(Extracted records)
════════════════

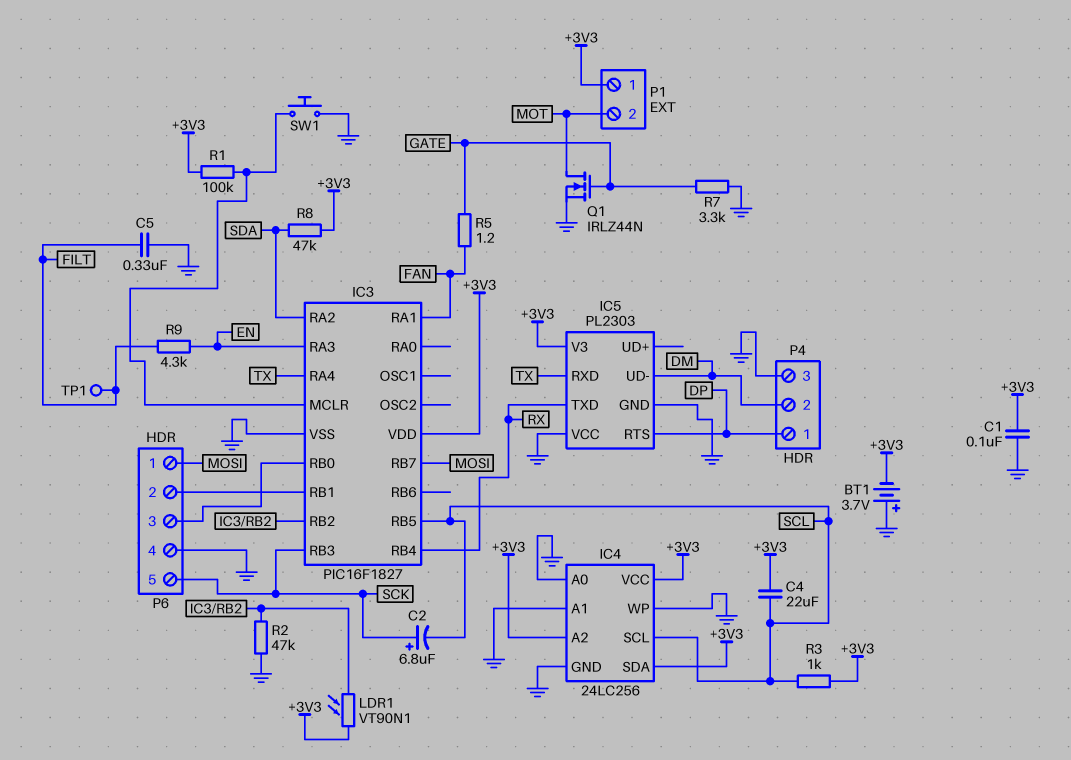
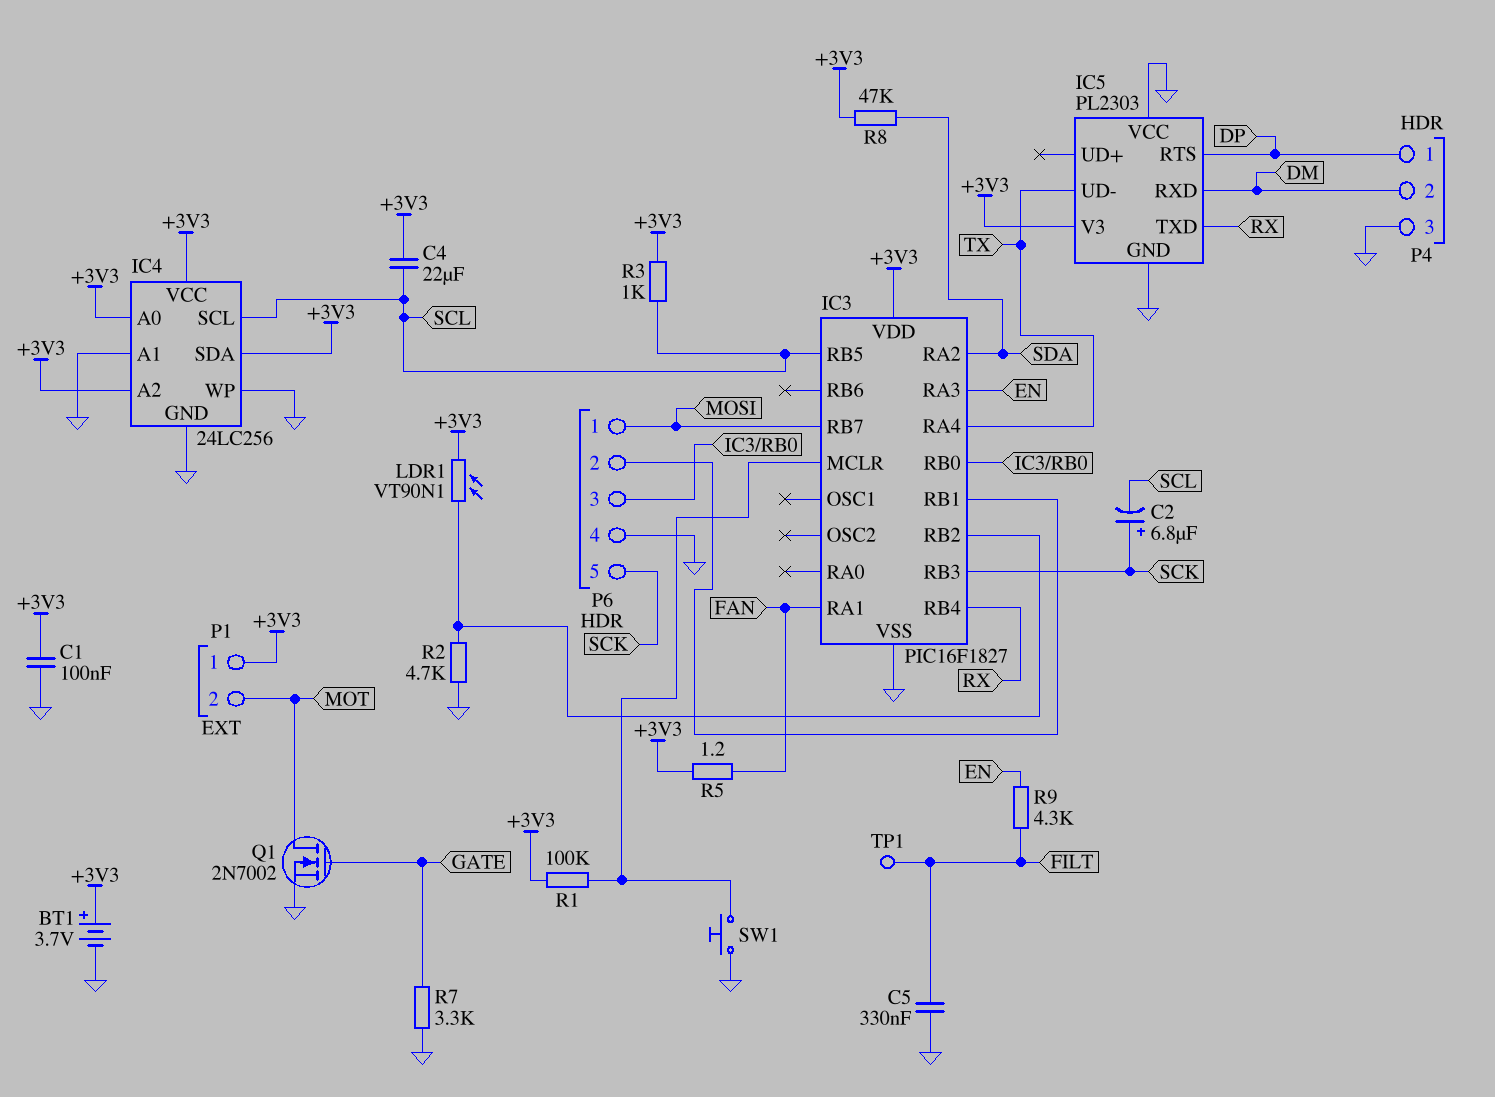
BT1: 3.7V (plus GND, minus +3V3) -> 3.7V (plus +3V3, minus GND)
IC4 pin A0: GND -> +3V3
IC5 pin RXD: TX -> DM
IC5 pin UD-: DM -> TX
Q1: NMOS IRLZ44N (G GATE, D MOT, S GND) -> NMOS 2N7002 (G GATE, D MOT, S GND)
R2: 47k (GND, IC3/RB2) -> 4.7k (GND, IC3/RB2)
R5: 1.2 (FAN, GATE) -> 1.2 (+3V3, FAN)

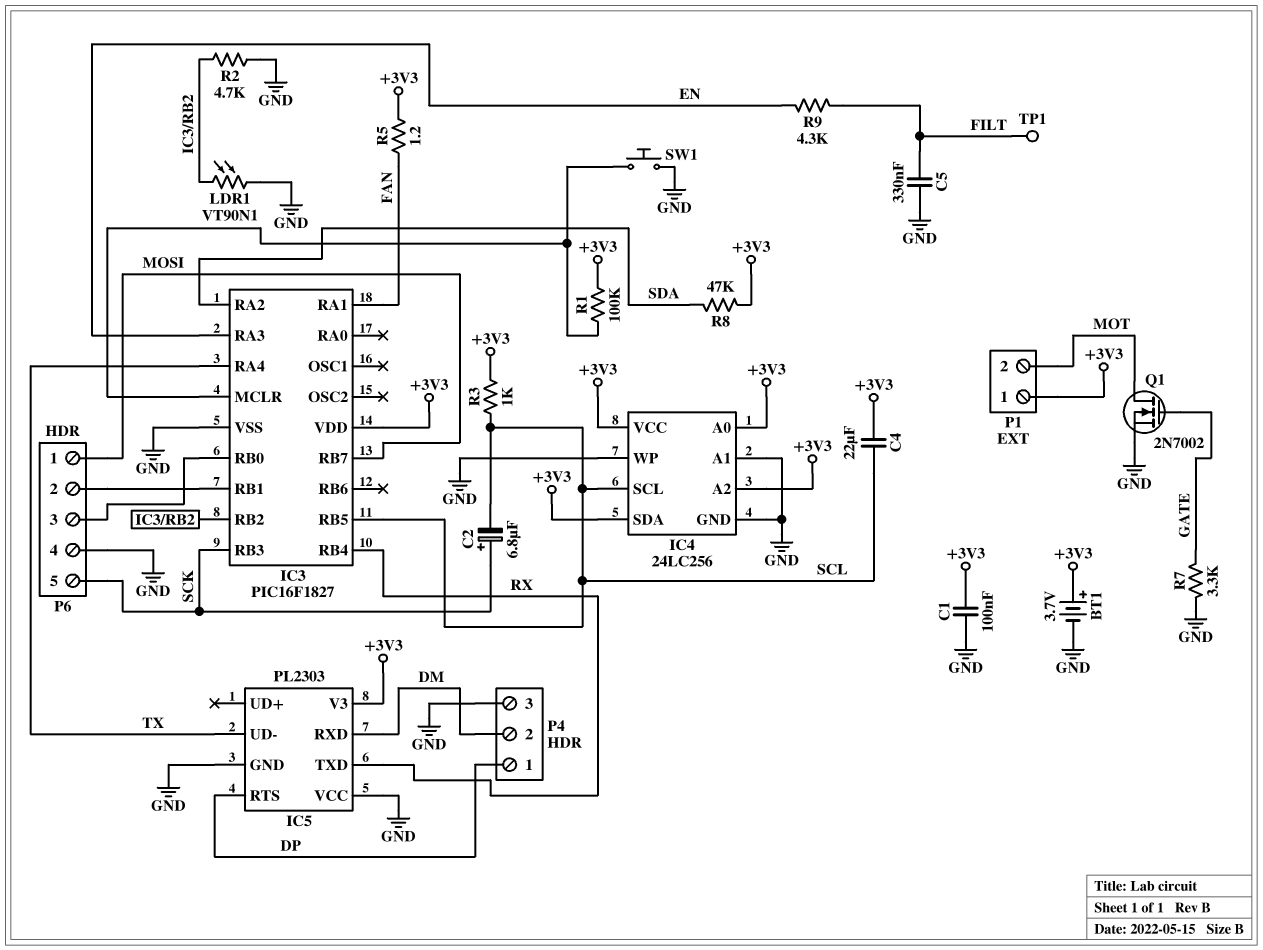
LDR1: VT90N1 (+3V3, IC3/RB2) -> VT90N1 (GND, IC3/RB2)

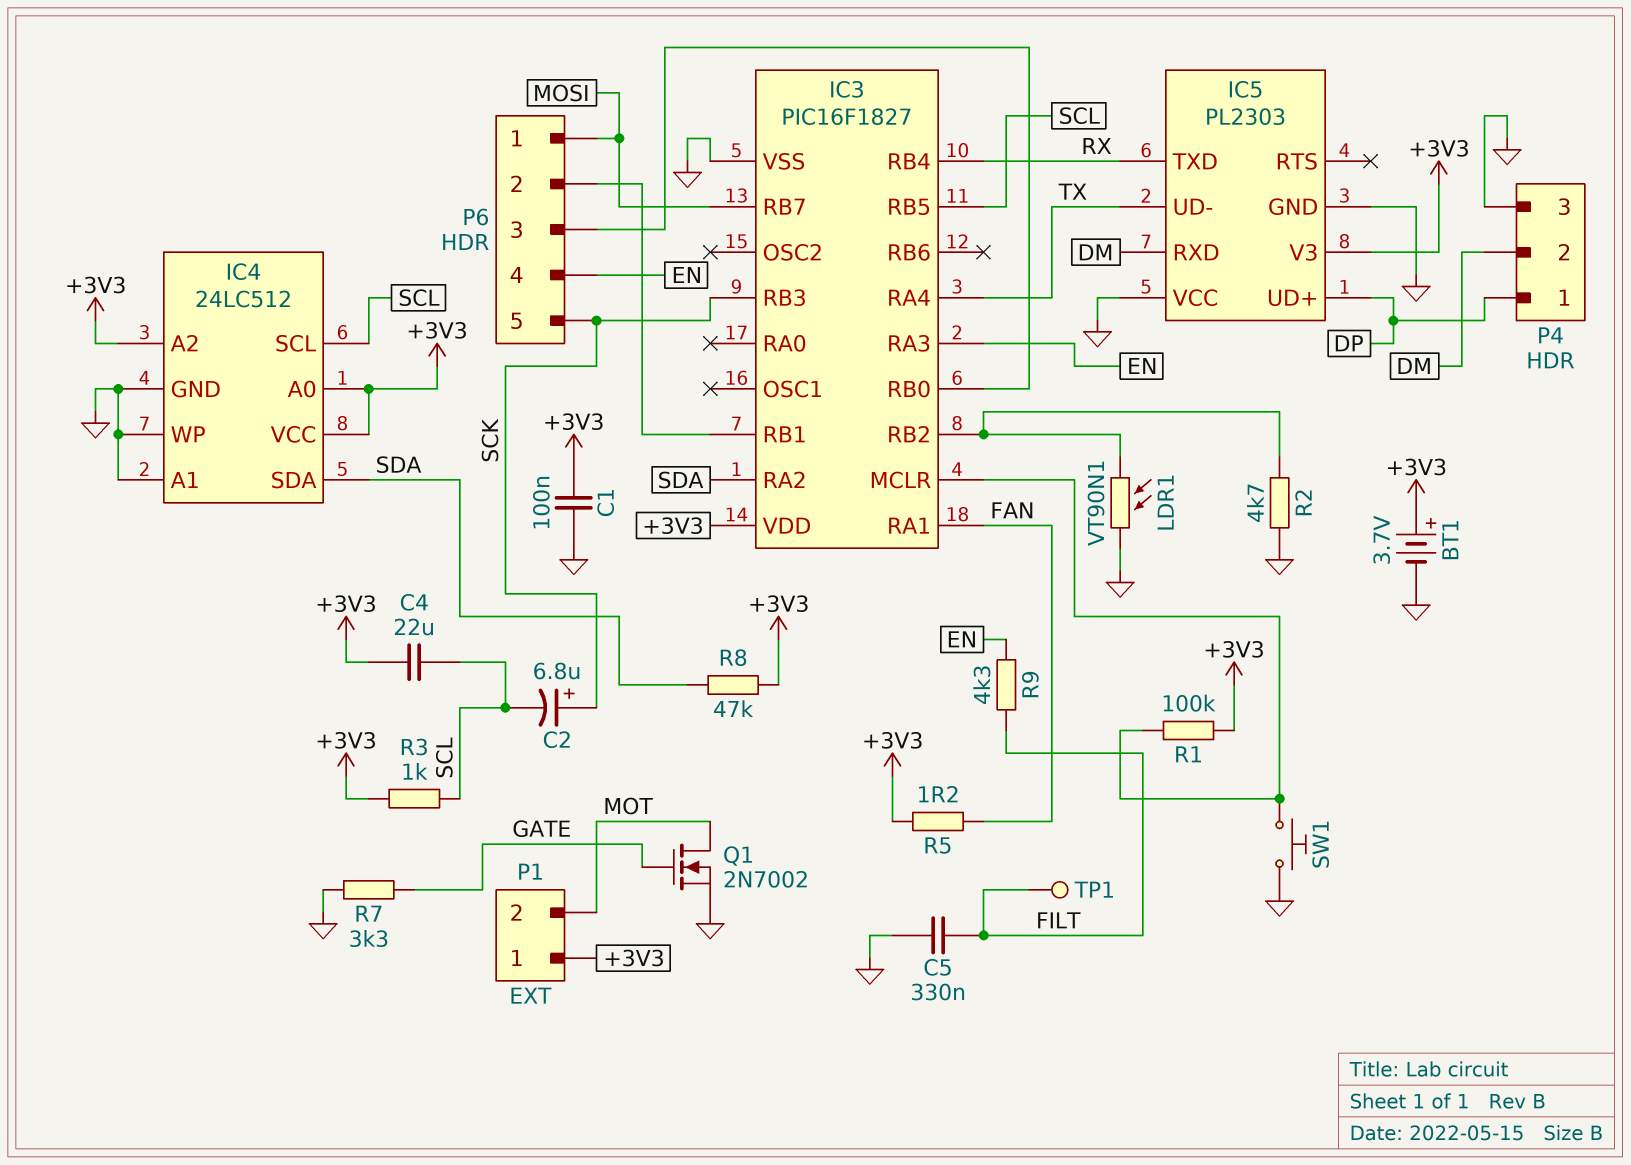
IC4: 24LC256 -> 24LC512
IC4 pin SDA: +3V3 -> SDA
IC5 pin RTS: DP -> none
IC5 pin UD+: none -> DP
P6 pin 4: GND -> EN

════════════════

ACTIVITY:
Check each line of the data above for the string "GATE", and copy the ones that have it.

EXPECTED ANSWER:
Q1: NMOS IRLZ44N (G GATE, D MOT, S GND) -> NMOS 2N7002 (G GATE, D MOT, S GND)
R5: 1.2 (FAN, GATE) -> 1.2 (+3V3, FAN)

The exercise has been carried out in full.